* **Exercise**: Show every line from the entries that follow which holds the word "plus".

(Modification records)
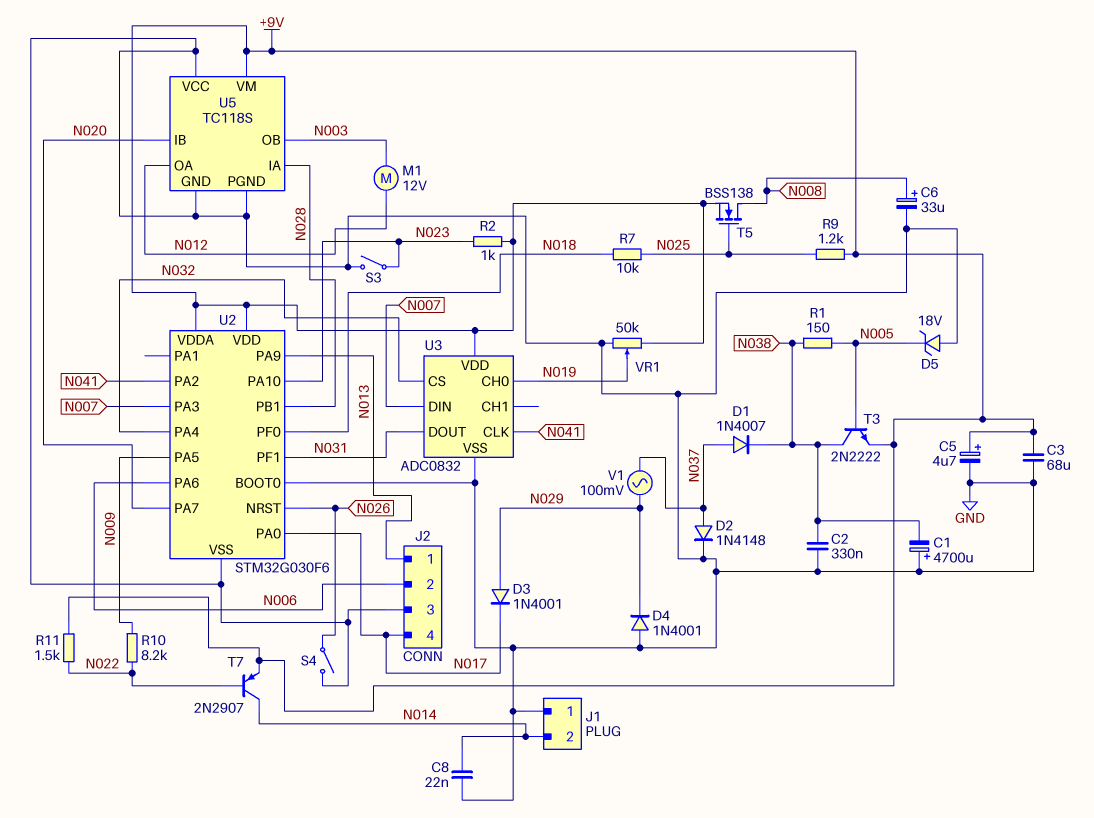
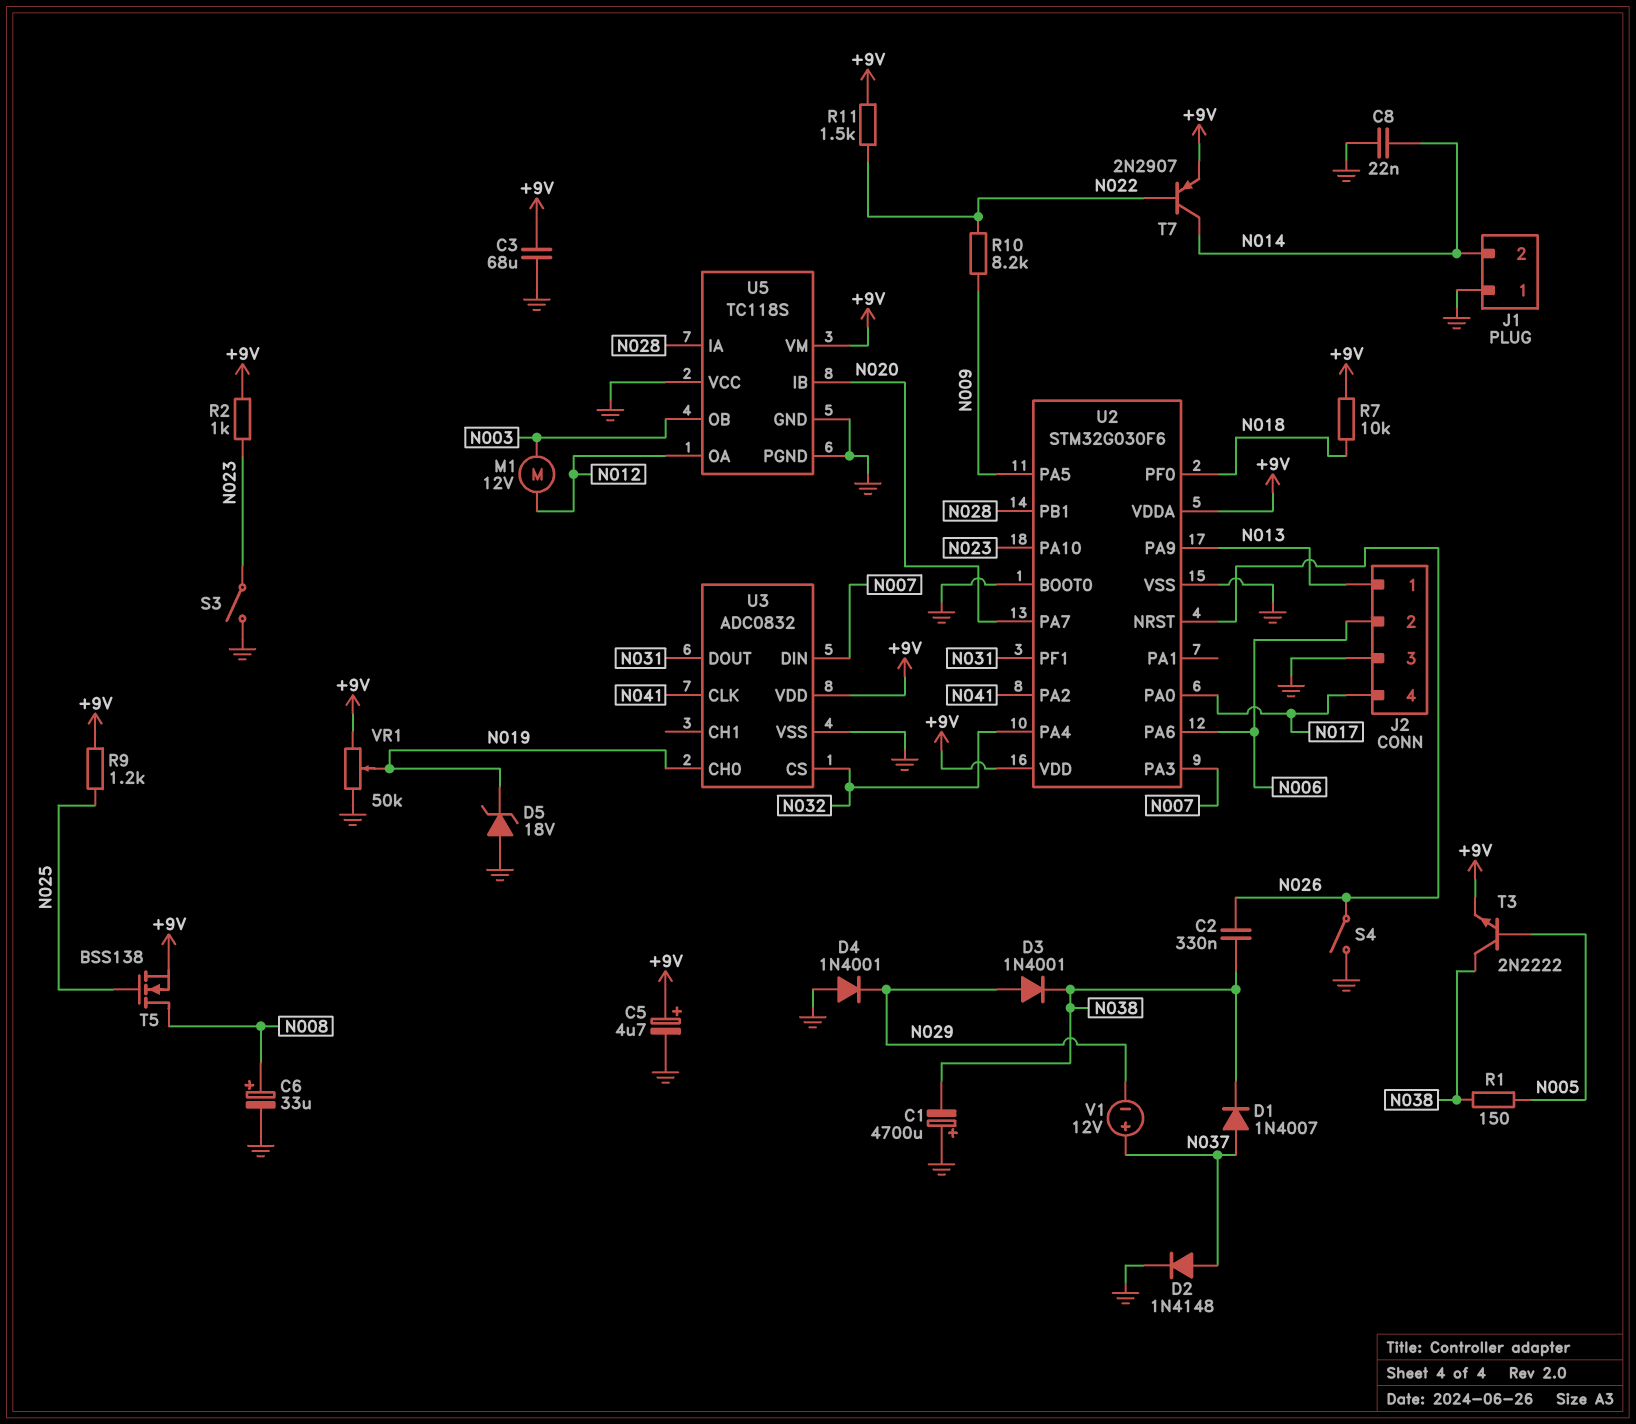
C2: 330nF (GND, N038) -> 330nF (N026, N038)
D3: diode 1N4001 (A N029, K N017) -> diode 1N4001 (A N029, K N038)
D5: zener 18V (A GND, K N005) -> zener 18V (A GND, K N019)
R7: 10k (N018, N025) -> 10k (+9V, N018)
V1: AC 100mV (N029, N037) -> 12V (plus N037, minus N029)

...

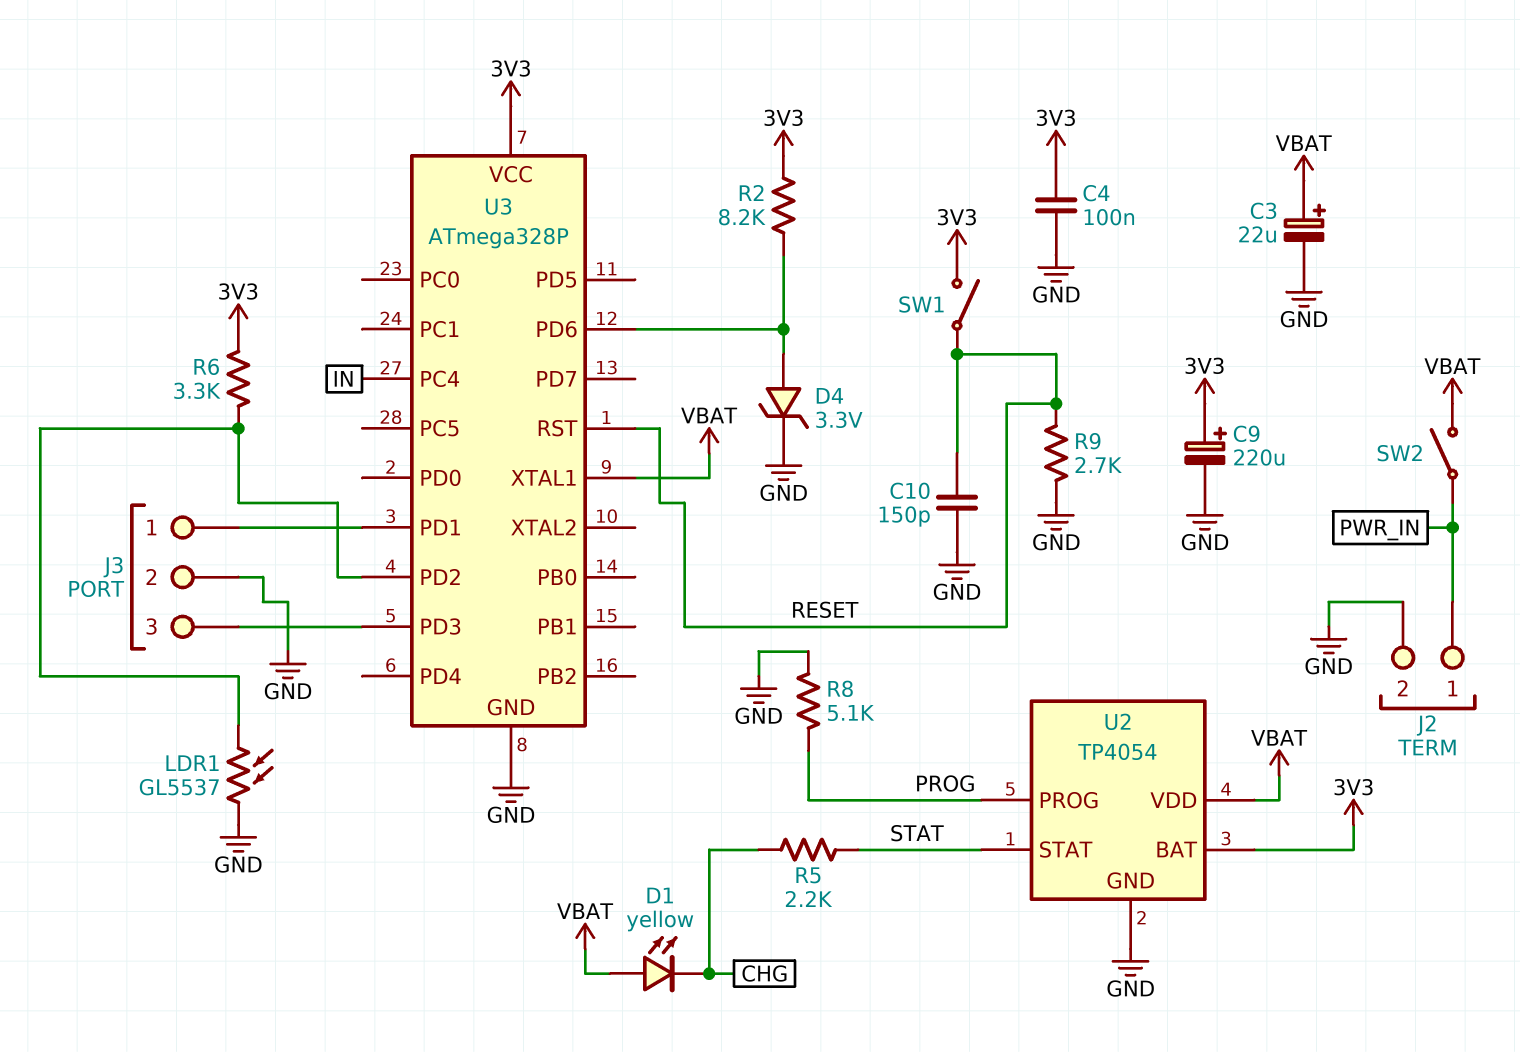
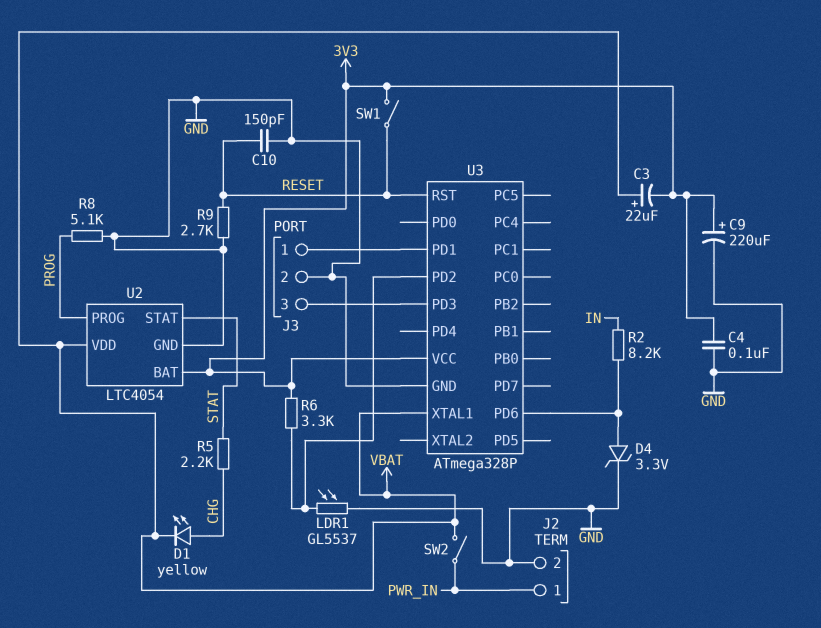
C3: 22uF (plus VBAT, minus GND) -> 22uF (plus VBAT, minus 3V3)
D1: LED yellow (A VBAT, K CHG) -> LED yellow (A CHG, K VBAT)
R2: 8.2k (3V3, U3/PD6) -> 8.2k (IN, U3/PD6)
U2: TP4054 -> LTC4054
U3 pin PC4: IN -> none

* **Exercise output**:
V1: AC 100mV (N029, N037) -> 12V (plus N037, minus N029)
C3: 22uF (plus VBAT, minus GND) -> 22uF (plus VBAT, minus 3V3)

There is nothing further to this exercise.